What you should do: A faithful transcription of all the entries below is needed, without the pictures.

Data in this exercise:
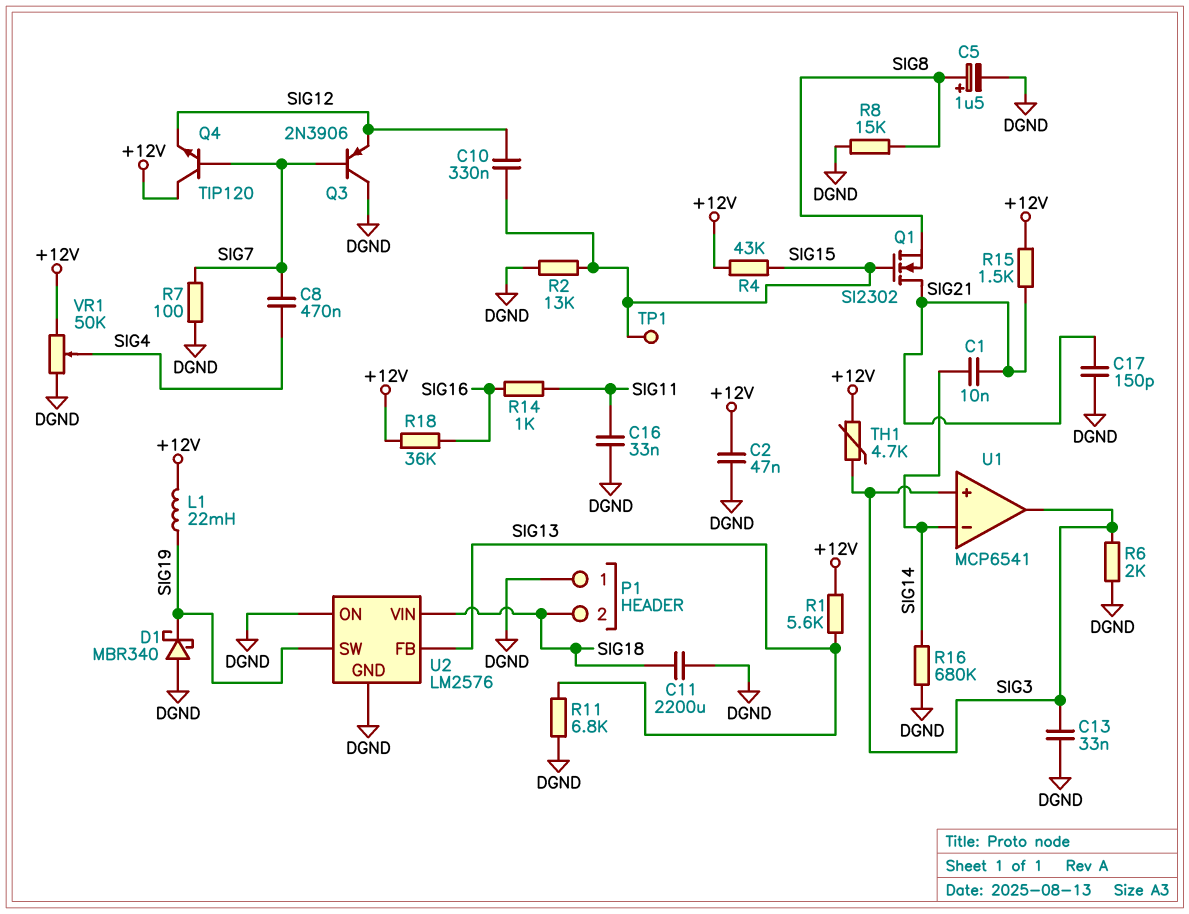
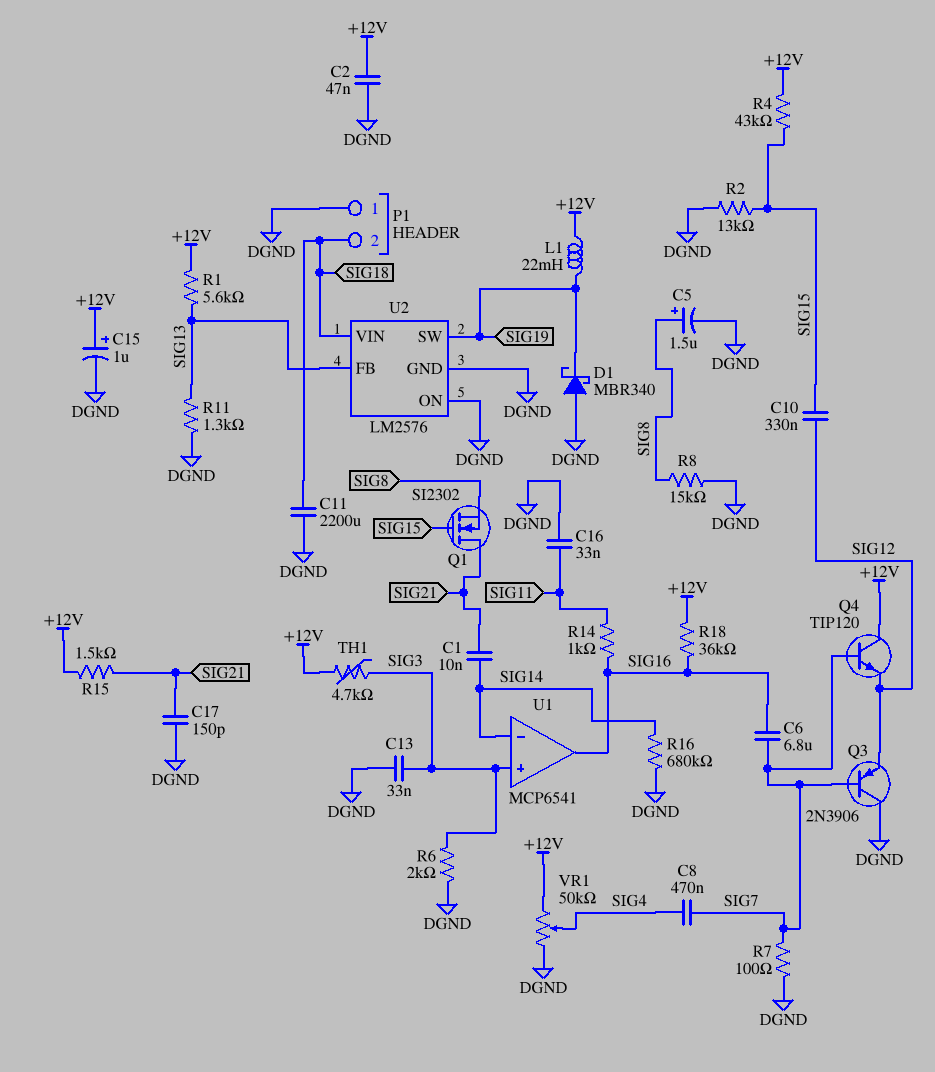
C6: none -> 6.8uF (SIG7, SIG16)
C15: none -> 1uF (plus +12V, minus DGND)
R11: 6.8k (DGND, SIG13) -> 1.3k (DGND, SIG13)
TP1: test point (SIG15) -> none
U1 pin out: SIG3 -> SIG16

Answer below:
C6: none -> 6.8uF (SIG7, SIG16)
C15: none -> 1uF (plus +12V, minus DGND)
R11: 6.8k (DGND, SIG13) -> 1.3k (DGND, SIG13)
TP1: test point (SIG15) -> none
U1 pin out: SIG3 -> SIG16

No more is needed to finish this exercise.